### Problem
Pictures appear among the records below and must be omitted. Repeat exactly the lines from the line with "The size of the orange_mushroom" to the line with "The purple_mushroom ended", both included.

### Study material
_ _ _ _ _
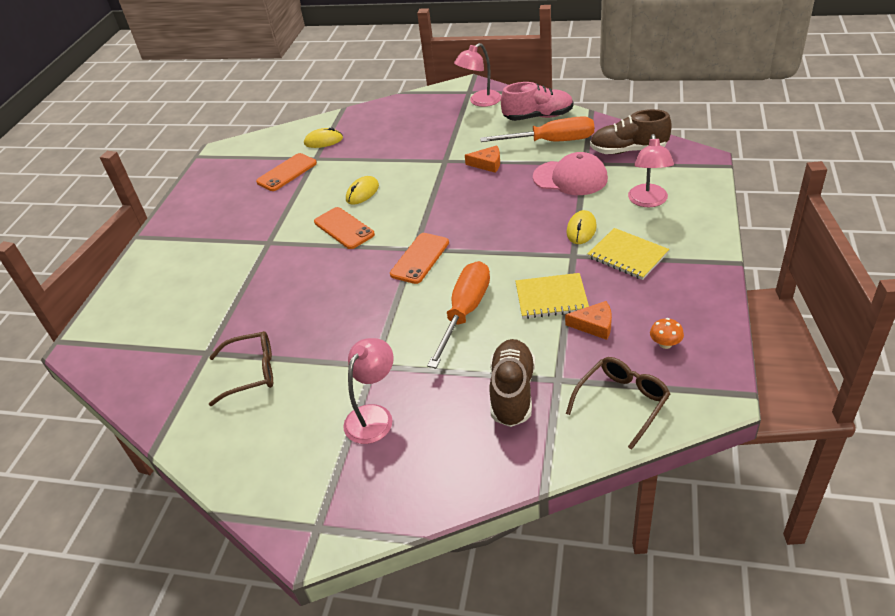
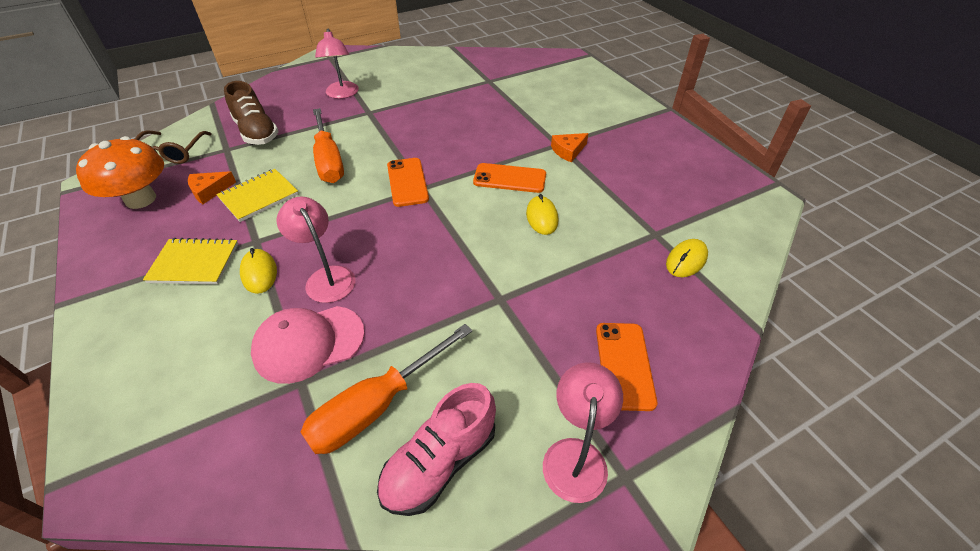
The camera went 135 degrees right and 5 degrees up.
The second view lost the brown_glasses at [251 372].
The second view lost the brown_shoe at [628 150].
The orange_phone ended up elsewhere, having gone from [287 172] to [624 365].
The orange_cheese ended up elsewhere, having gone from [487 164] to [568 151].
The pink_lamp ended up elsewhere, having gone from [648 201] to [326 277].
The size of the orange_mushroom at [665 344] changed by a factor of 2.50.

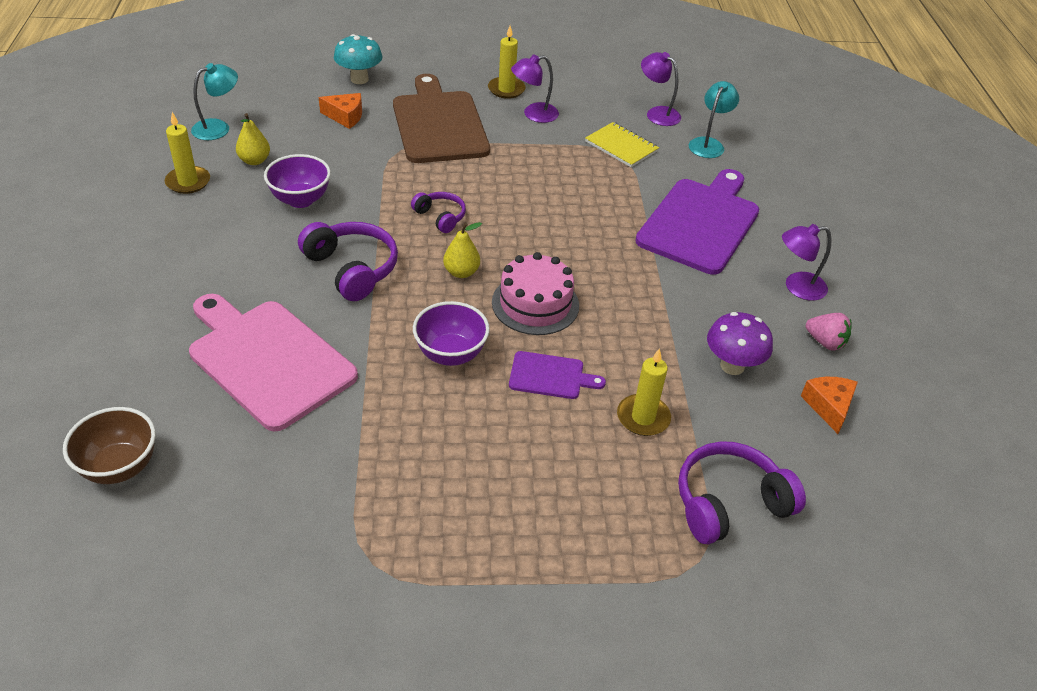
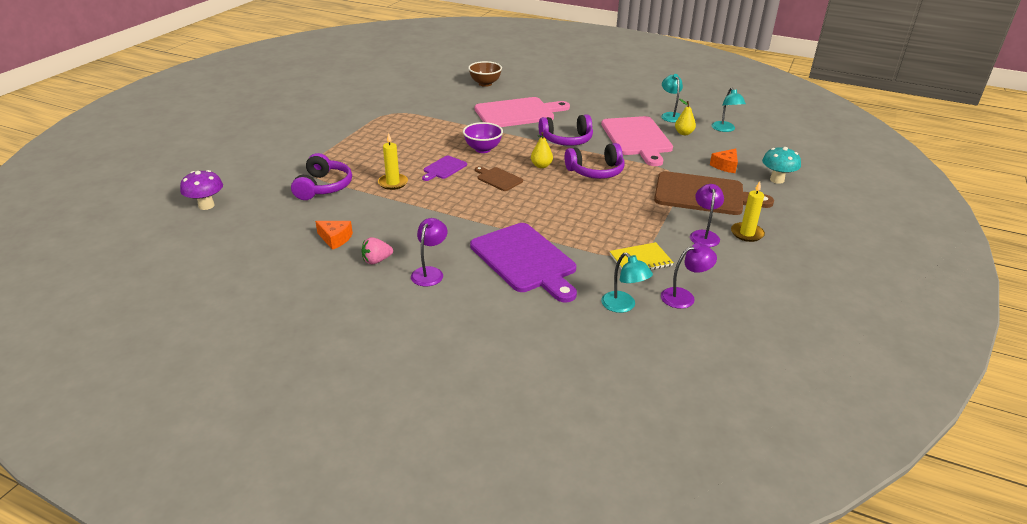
The camera went 120 degrees right and 10 degrees down.
The purple_mushroom ended up elsewhere, having gone from [732 366] to [206 205].
Where the yellow_candle stood at [188 182], the turquoise_lamp came to stand at [670 115].
Where the purple_bowl stood at [300 200], the pink_cutting_board came to stand at [637 138].
Where the pink_cake stood at [535 304], the brown_cutting_board came to stand at [498 179].
The size of the purple_headphones at [440 217] changed by a factor of 1.72.

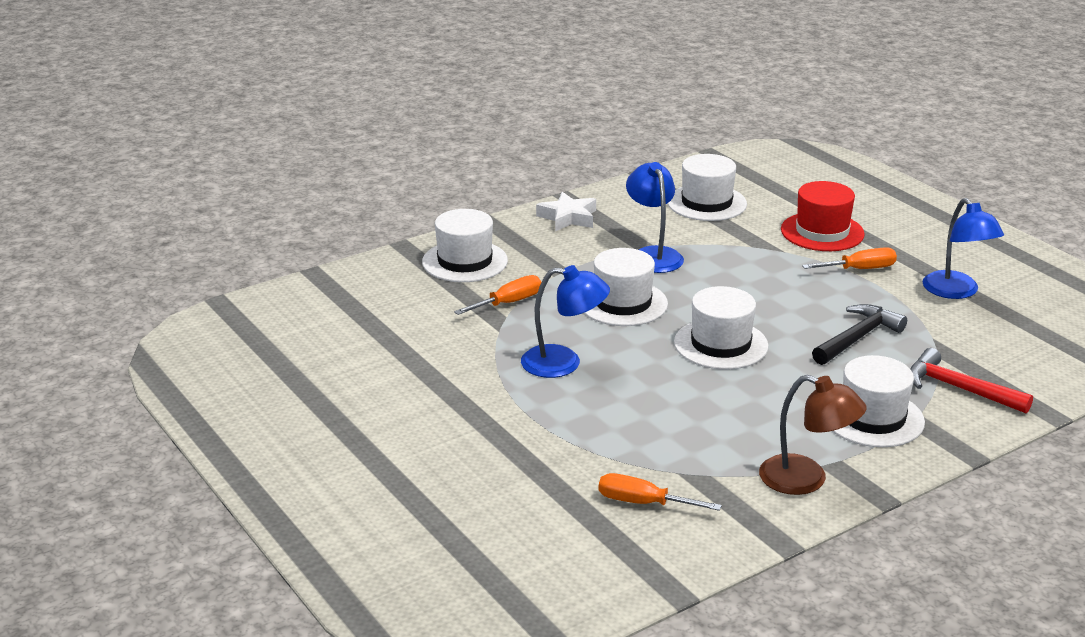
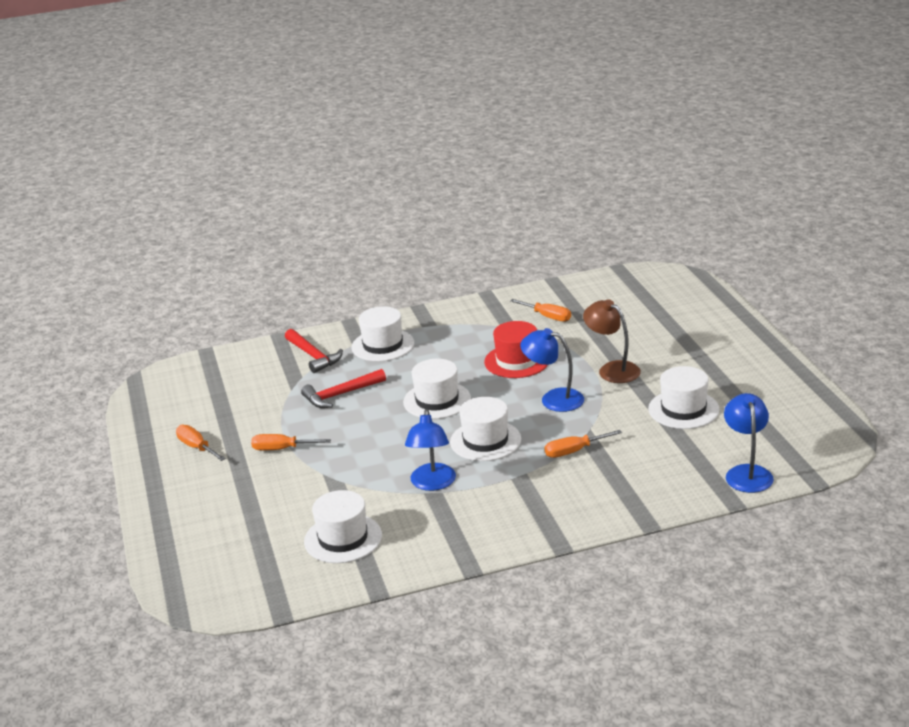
The camera went 160 degrees left and 0 degrees up.
The second view lost the white_star at [568 217].
The second view gained the orange_screwdriver at [197 447].
The white_hat ended up elsewhere, having gone from [465 261] to [683 409].
The brown_lamp ended up elsewhere, having gone from [806 480] to [612 369].
The red_hat ended up elsewhere, having gone from [822 232] to [516 361].
The blue_lamp ended up elsewhere, having gone from [956 292] to [747 473].
What was the black_hammer at [857 338] turned into the red_hammer at [340 395].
_ _ _ _ _
### Exercise result
The size of the orange_mushroom at [665 344] changed by a factor of 2.50.

The camera went 120 degrees right and 10 degrees down.
The purple_mushroom ended up elsewhere, having gone from [732 366] to [206 205].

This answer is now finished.